_RECORDED DATA:_
══════════

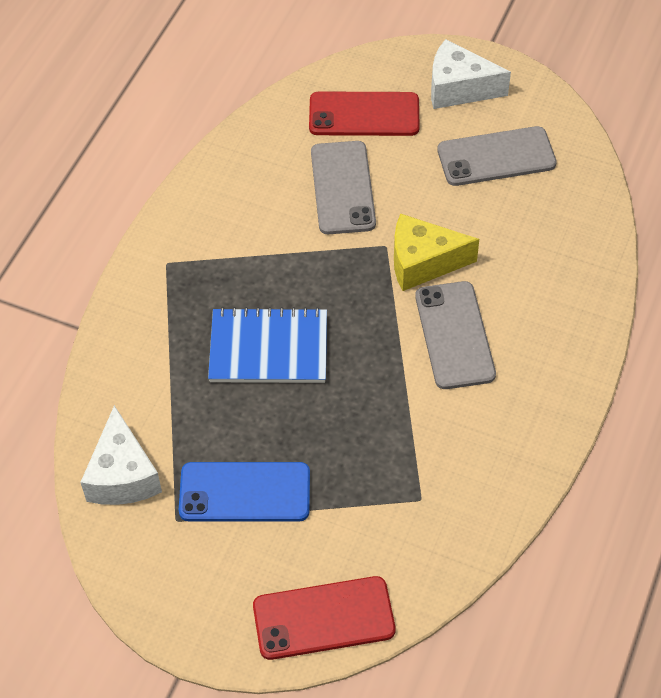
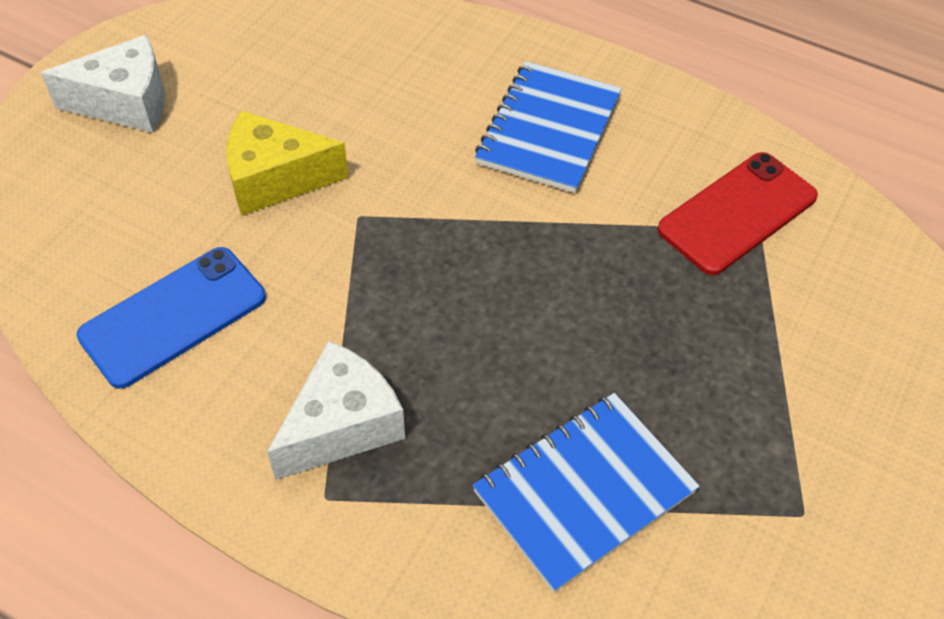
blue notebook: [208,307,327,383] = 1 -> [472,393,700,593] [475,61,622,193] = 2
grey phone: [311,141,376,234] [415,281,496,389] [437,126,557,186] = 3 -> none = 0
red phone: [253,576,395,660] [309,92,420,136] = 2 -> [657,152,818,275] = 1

══════════

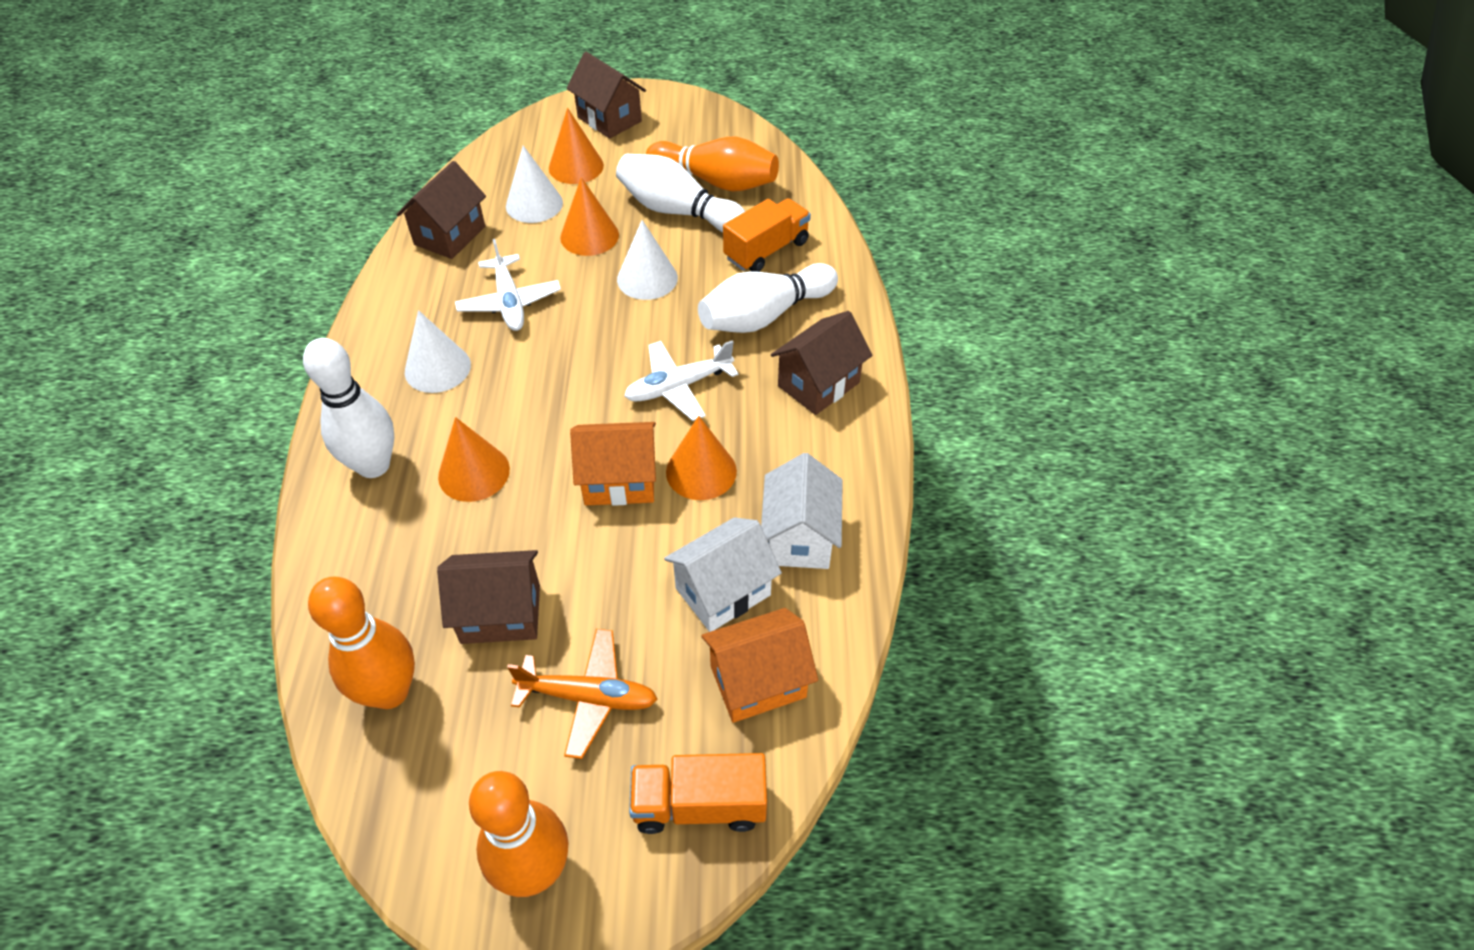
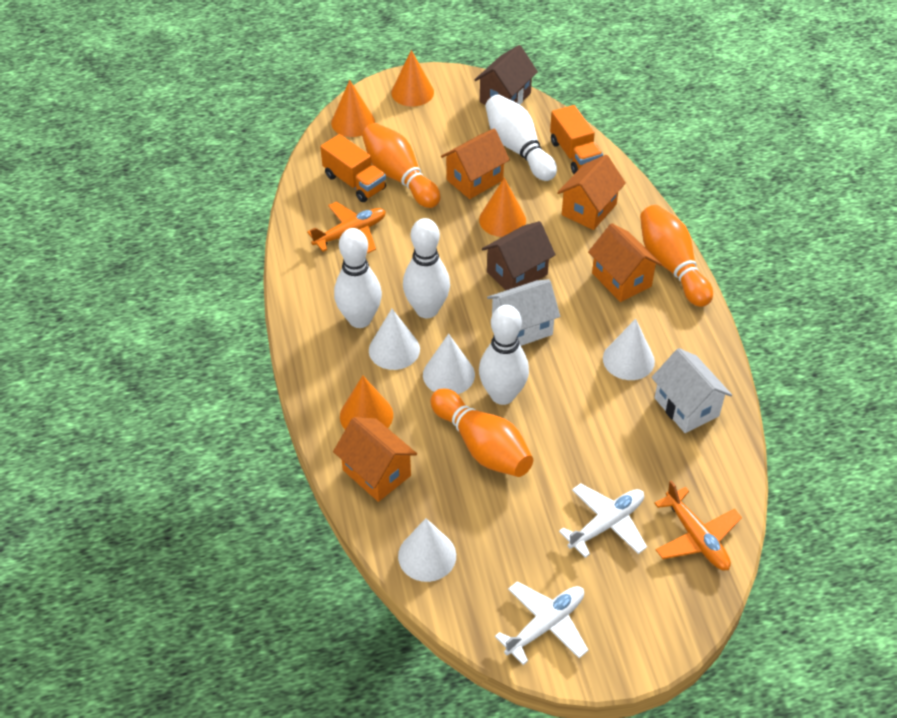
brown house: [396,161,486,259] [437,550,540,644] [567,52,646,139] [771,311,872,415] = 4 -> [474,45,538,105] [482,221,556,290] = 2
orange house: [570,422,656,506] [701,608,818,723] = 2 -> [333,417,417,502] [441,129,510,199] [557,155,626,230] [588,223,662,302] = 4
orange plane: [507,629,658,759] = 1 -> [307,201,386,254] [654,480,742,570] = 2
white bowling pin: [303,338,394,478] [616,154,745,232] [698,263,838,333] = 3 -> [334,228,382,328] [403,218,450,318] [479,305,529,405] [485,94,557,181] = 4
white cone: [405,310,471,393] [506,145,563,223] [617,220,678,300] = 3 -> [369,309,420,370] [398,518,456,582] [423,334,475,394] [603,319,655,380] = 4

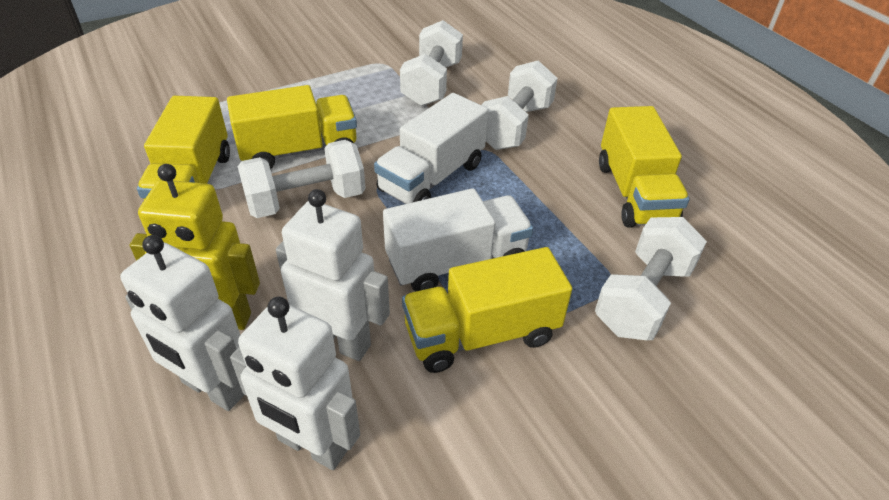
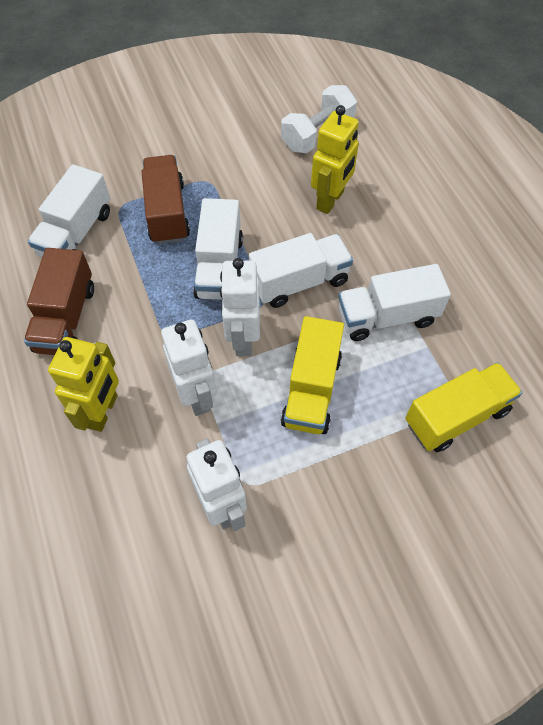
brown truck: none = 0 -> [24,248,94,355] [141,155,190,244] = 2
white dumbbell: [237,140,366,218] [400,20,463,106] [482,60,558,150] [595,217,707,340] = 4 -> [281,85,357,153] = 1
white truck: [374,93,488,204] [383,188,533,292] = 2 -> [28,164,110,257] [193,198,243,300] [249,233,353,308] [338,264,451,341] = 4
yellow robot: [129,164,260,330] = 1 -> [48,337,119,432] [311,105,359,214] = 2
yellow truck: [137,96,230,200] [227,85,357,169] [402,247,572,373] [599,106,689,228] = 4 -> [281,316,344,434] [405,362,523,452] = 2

══════════

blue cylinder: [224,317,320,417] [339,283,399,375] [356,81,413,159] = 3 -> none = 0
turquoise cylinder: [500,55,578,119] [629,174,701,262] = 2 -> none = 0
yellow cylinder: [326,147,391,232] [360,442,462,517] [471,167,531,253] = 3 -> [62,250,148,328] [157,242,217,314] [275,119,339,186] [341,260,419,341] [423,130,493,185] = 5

══════════

_WORK TASK:_ Above are some records. Output exactly the lines from the one that contains "white cone: [405,310,471,393]" to the one that contains "yellow truck: [137,96,230,200]", keeping both, and omit the pictures.

_PROBLEM SOLUTION:_
white cone: [405,310,471,393] [506,145,563,223] [617,220,678,300] = 3 -> [369,309,420,370] [398,518,456,582] [423,334,475,394] [603,319,655,380] = 4

brown truck: none = 0 -> [24,248,94,355] [141,155,190,244] = 2
white dumbbell: [237,140,366,218] [400,20,463,106] [482,60,558,150] [595,217,707,340] = 4 -> [281,85,357,153] = 1
white truck: [374,93,488,204] [383,188,533,292] = 2 -> [28,164,110,257] [193,198,243,300] [249,233,353,308] [338,264,451,341] = 4
yellow robot: [129,164,260,330] = 1 -> [48,337,119,432] [311,105,359,214] = 2
yellow truck: [137,96,230,200] [227,85,357,169] [402,247,572,373] [599,106,689,228] = 4 -> [281,316,344,434] [405,362,523,452] = 2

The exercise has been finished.